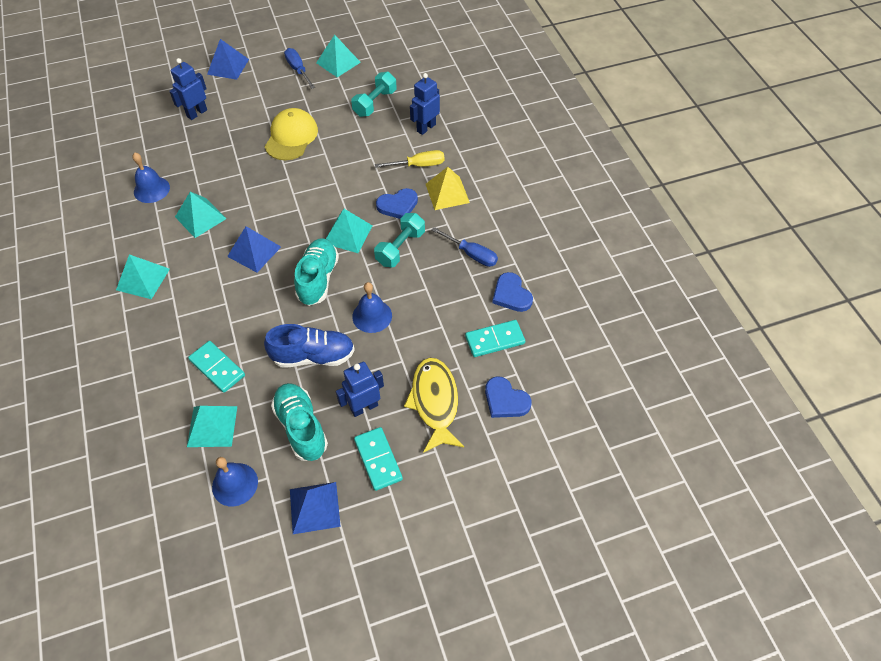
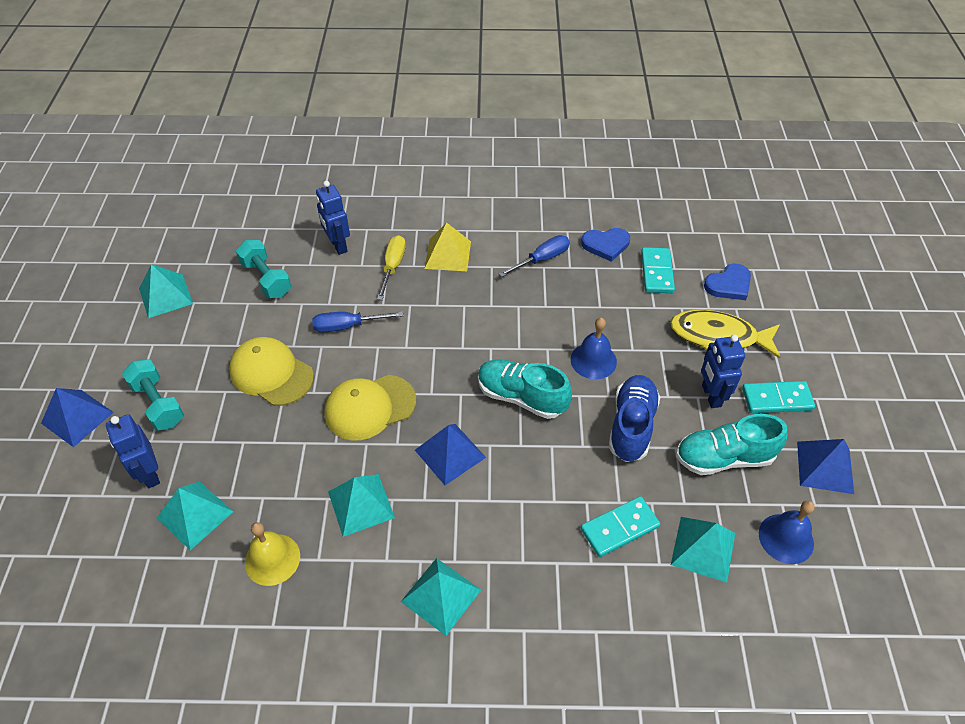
camera: 70 degrees left, 5 degrees down
blue bell [132,152,170,203] -> yellow bell [245,522,300,586]
blue screwdriver [284,48,315,89] -> blue screwdriver moved to [312,312,403,332]
turquoise pyramid [326,209,372,253] -> turquoise pyramid moved to [157,481,234,550]
turquoise dumbbell [374,213,425,267] -> turquoise dumbbell moved to [122,359,184,431]
blue heart [376,188,418,219] -> none
none -> yellow cap [324,375,416,440]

★ ★ ★ ★ ★ ★ ★

* Problem to work on
Please print the entire listing again exactly, minus its images.

* Answer space
camera: 70 degrees left, 5 degrees down
blue bell [132,152,170,203] -> yellow bell [245,522,300,586]
blue screwdriver [284,48,315,89] -> blue screwdriver moved to [312,312,403,332]
turquoise pyramid [326,209,372,253] -> turquoise pyramid moved to [157,481,234,550]
turquoise dumbbell [374,213,425,267] -> turquoise dumbbell moved to [122,359,184,431]
blue heart [376,188,418,219] -> none
none -> yellow cap [324,375,416,440]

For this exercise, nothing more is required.